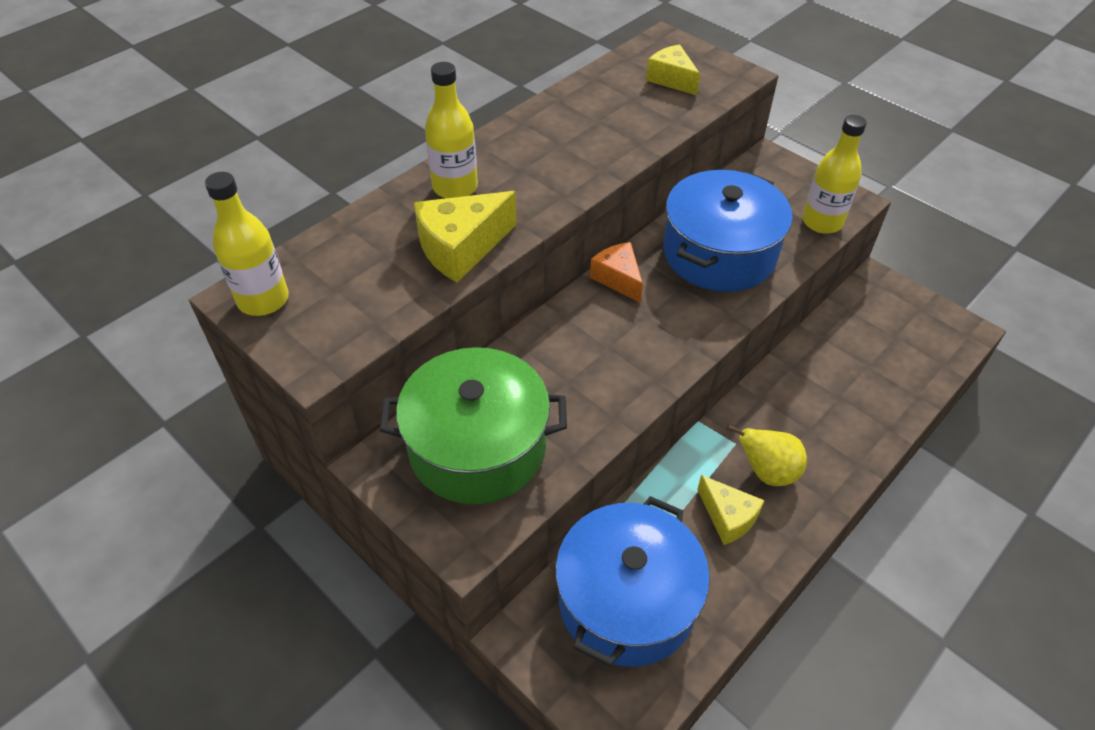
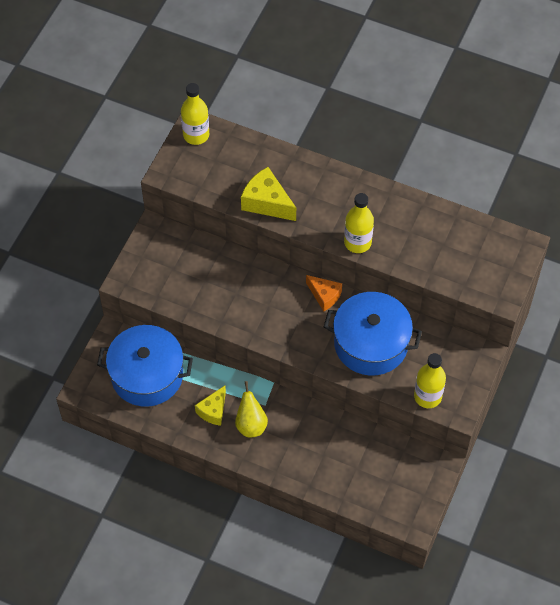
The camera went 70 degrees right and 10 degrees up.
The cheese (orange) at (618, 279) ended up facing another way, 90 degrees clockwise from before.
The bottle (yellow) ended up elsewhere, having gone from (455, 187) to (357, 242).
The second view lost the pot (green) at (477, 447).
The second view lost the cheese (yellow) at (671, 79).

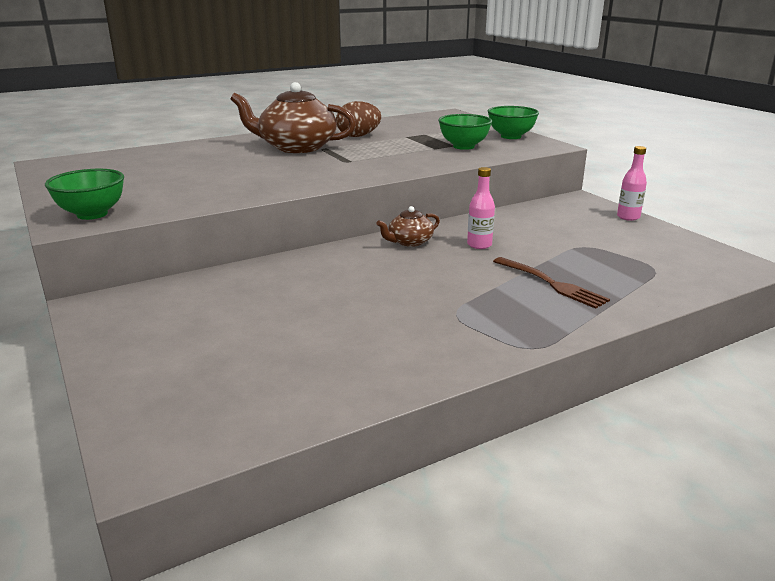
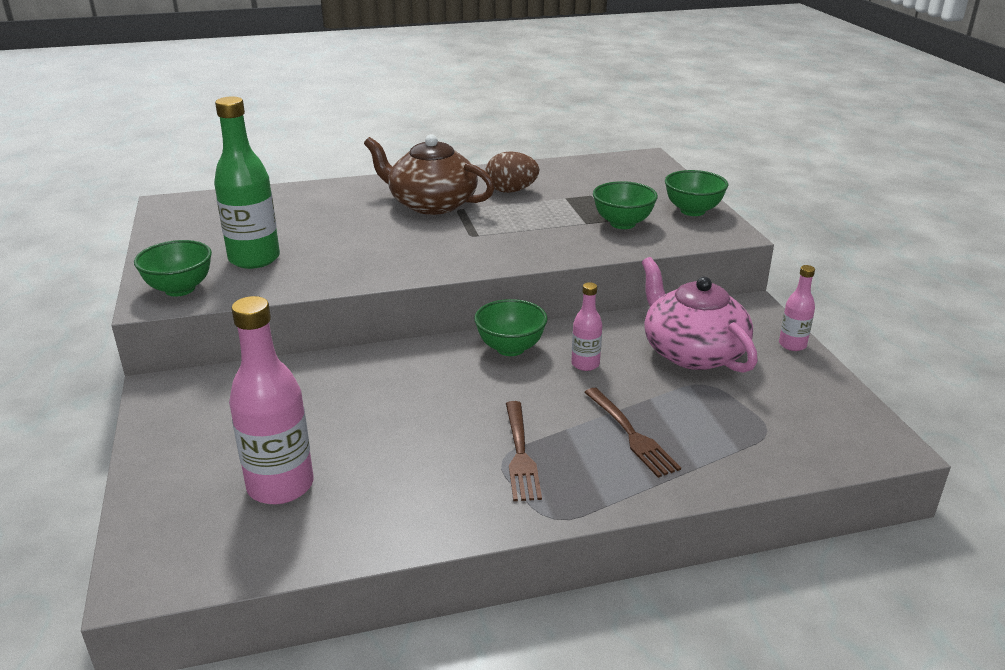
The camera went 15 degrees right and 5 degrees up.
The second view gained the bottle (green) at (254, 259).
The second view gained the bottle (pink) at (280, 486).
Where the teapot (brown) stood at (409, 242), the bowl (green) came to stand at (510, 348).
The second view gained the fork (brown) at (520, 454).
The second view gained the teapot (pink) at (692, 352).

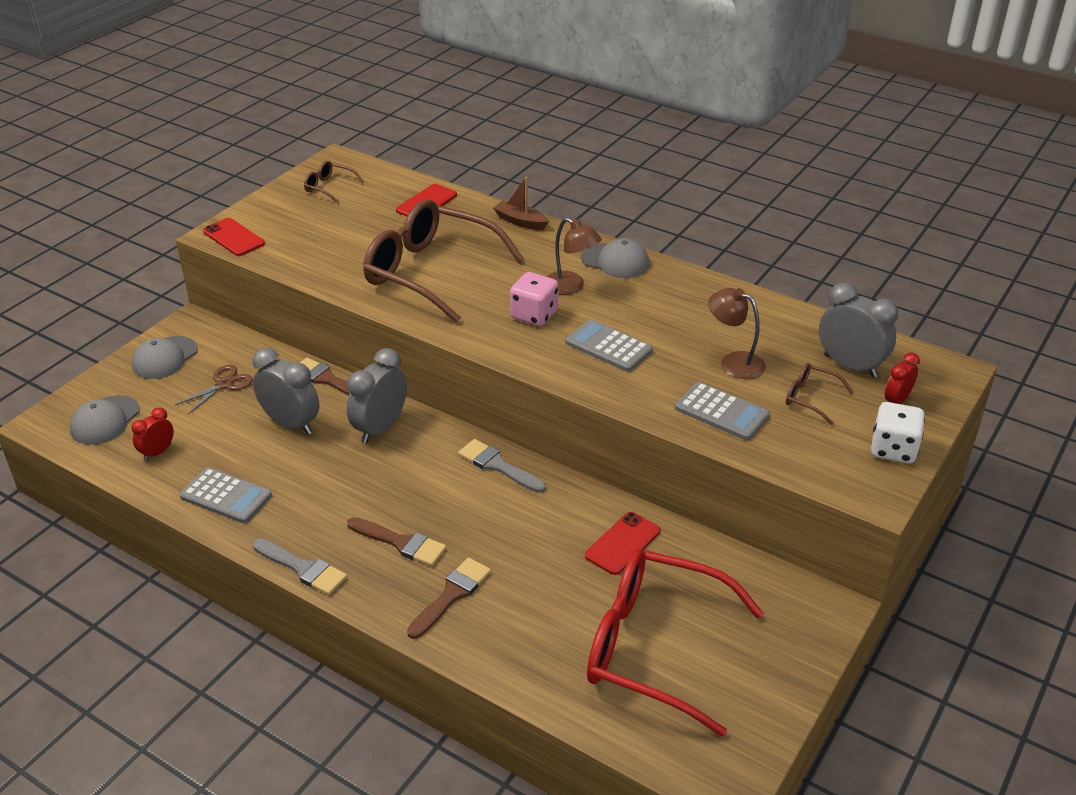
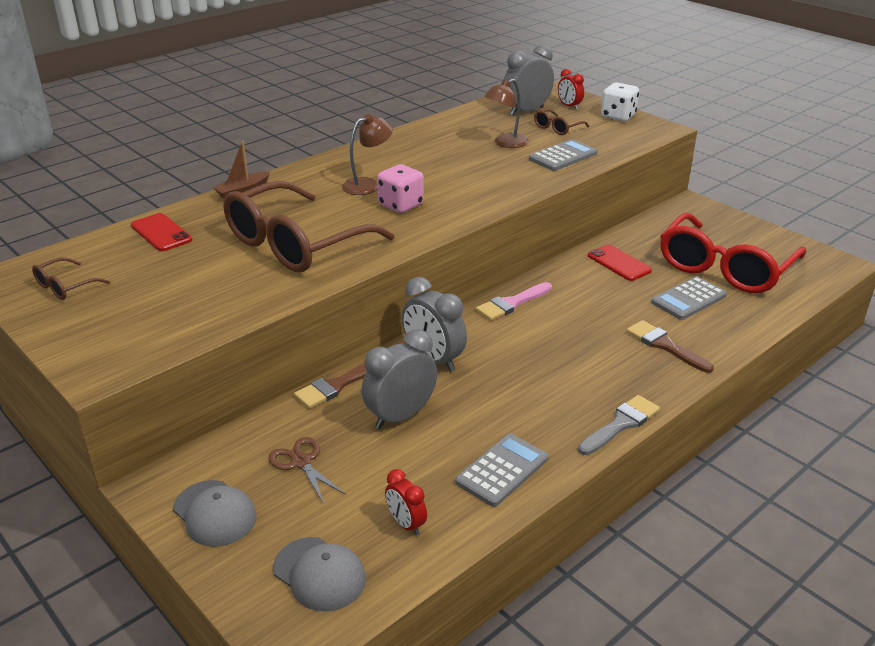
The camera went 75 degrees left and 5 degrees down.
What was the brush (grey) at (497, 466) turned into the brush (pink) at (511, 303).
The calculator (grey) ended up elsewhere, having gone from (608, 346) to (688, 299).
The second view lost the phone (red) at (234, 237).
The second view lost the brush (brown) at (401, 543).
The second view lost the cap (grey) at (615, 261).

....

**Task directions**:
Exactly as they appear, print the lines of the listing above from its first line through the line that contains "The second view gained the fork", minus the pictures.

**Solution for this exercise**:
The camera went 70 degrees right and 10 degrees up.
The cheese (orange) at (618, 279) ended up facing another way, 90 degrees clockwise from before.
The bottle (yellow) ended up elsewhere, having gone from (455, 187) to (357, 242).
The second view lost the pot (green) at (477, 447).
The second view lost the cheese (yellow) at (671, 79).

The camera went 15 degrees right and 5 degrees up.
The second view gained the bottle (green) at (254, 259).
The second view gained the bottle (pink) at (280, 486).
Where the teapot (brown) stood at (409, 242), the bowl (green) came to stand at (510, 348).
The second view gained the fork (brown) at (520, 454).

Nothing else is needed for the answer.